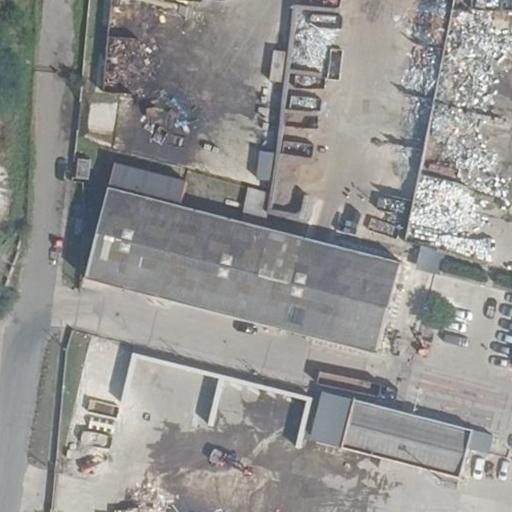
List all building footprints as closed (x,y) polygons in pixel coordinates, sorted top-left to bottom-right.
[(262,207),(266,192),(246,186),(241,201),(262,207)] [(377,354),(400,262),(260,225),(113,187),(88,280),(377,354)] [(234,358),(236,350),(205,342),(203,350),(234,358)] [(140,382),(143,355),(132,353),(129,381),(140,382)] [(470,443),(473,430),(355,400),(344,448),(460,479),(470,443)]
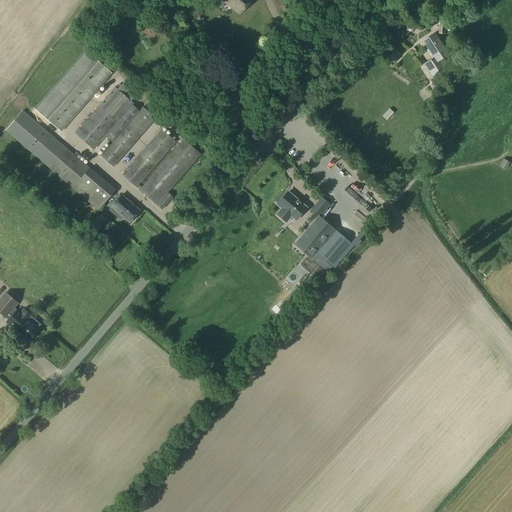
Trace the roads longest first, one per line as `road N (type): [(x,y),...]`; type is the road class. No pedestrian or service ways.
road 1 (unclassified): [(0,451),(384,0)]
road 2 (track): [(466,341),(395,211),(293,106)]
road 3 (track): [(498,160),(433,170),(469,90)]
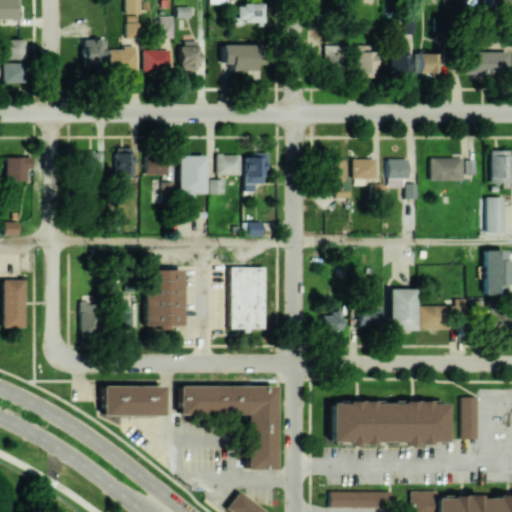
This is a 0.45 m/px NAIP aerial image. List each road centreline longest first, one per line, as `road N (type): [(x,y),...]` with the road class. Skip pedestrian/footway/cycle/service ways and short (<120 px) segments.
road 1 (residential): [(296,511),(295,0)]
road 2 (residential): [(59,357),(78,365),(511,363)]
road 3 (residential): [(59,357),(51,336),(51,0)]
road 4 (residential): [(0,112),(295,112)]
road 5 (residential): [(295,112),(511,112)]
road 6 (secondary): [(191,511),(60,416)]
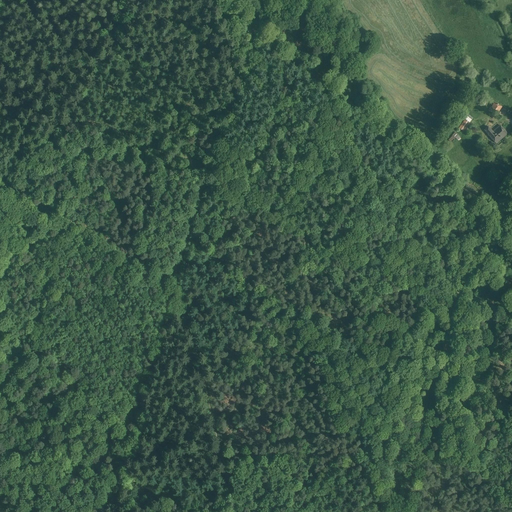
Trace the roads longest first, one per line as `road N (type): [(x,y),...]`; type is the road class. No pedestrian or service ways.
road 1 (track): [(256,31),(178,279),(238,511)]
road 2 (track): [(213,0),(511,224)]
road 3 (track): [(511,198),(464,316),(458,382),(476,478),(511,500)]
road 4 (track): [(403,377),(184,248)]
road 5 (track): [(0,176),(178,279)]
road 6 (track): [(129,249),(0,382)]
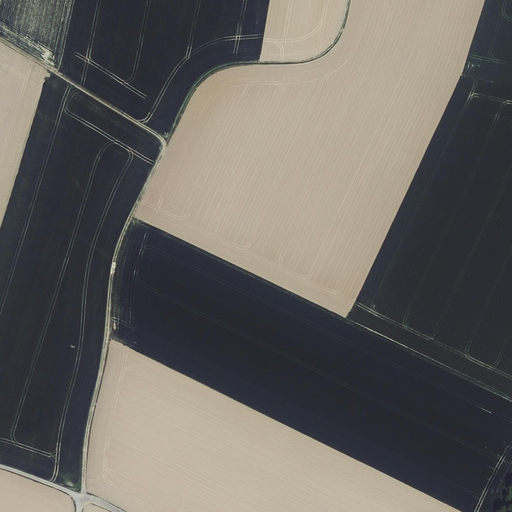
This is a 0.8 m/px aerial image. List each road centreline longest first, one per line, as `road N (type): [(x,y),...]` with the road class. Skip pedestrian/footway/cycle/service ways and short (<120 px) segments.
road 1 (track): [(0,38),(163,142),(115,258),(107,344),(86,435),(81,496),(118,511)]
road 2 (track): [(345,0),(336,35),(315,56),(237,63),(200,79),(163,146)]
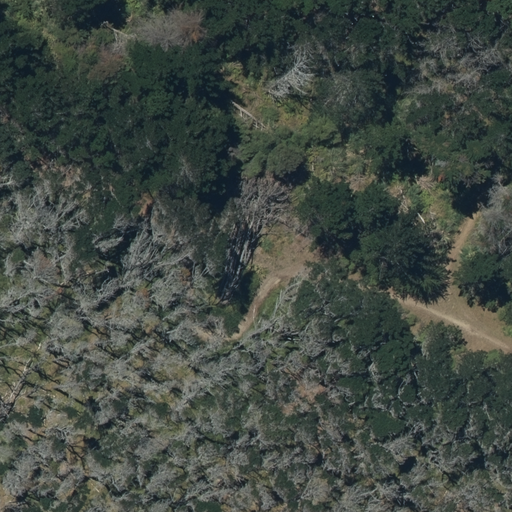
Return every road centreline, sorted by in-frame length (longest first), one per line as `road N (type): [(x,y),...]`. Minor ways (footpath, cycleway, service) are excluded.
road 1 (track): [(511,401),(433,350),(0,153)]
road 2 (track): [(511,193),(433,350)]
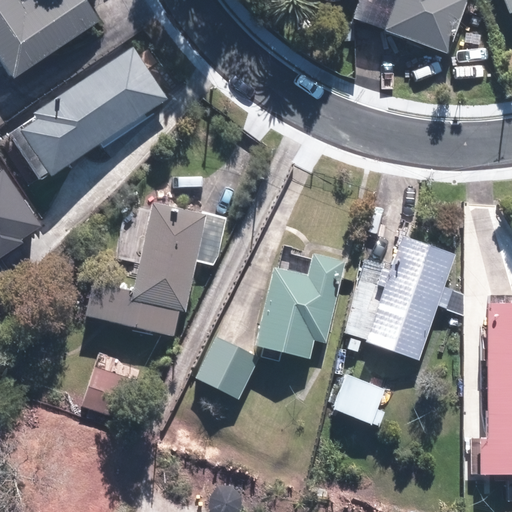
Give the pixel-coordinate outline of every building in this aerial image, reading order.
--
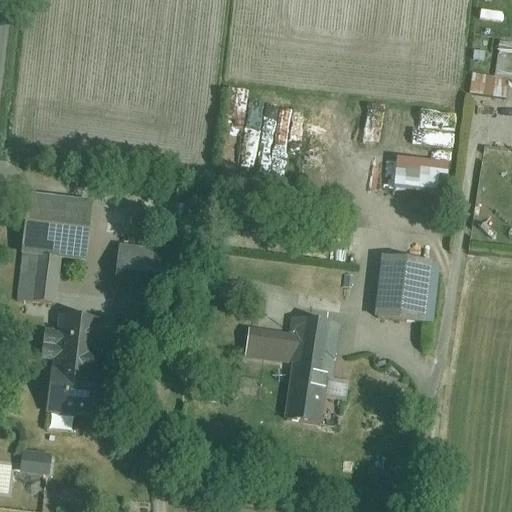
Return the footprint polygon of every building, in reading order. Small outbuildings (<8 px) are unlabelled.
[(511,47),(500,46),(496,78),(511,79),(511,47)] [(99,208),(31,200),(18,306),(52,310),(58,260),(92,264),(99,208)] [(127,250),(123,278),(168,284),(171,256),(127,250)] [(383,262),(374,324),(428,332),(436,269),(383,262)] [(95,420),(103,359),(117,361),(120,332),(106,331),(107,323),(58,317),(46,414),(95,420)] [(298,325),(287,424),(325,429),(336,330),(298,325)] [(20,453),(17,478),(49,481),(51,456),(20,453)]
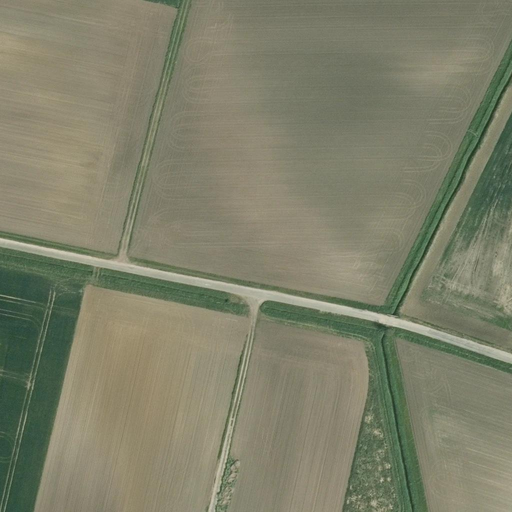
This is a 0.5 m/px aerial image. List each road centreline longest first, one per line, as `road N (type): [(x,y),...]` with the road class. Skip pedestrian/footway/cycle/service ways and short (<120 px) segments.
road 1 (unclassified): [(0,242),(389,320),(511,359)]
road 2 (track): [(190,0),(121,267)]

*Required work*. Pick out each line of the listing above that contains the word "footway".

*Written response*.
This is a 0.45 m/px NAIP aerial image. List each road centreline longest first, one per line, as `road N (type): [(x,y),...]` with the road class. Skip pedestrian/footway/cycle/service ways and short (<120 px) segments.
This is a 0.8 m/px aerial image. List each road centreline longest first, one per line, as `road N (type): [(x,y),...]` with the road class. Skip pedestrian/footway/cycle/service ways and short (<120 px) segments.
This is a 0.5 m/px aerial image. List each road centreline longest first, one per line, as `road N (type): [(x,y),...]` with the road class. Skip pedestrian/footway/cycle/service ways and short (<120 px) segments.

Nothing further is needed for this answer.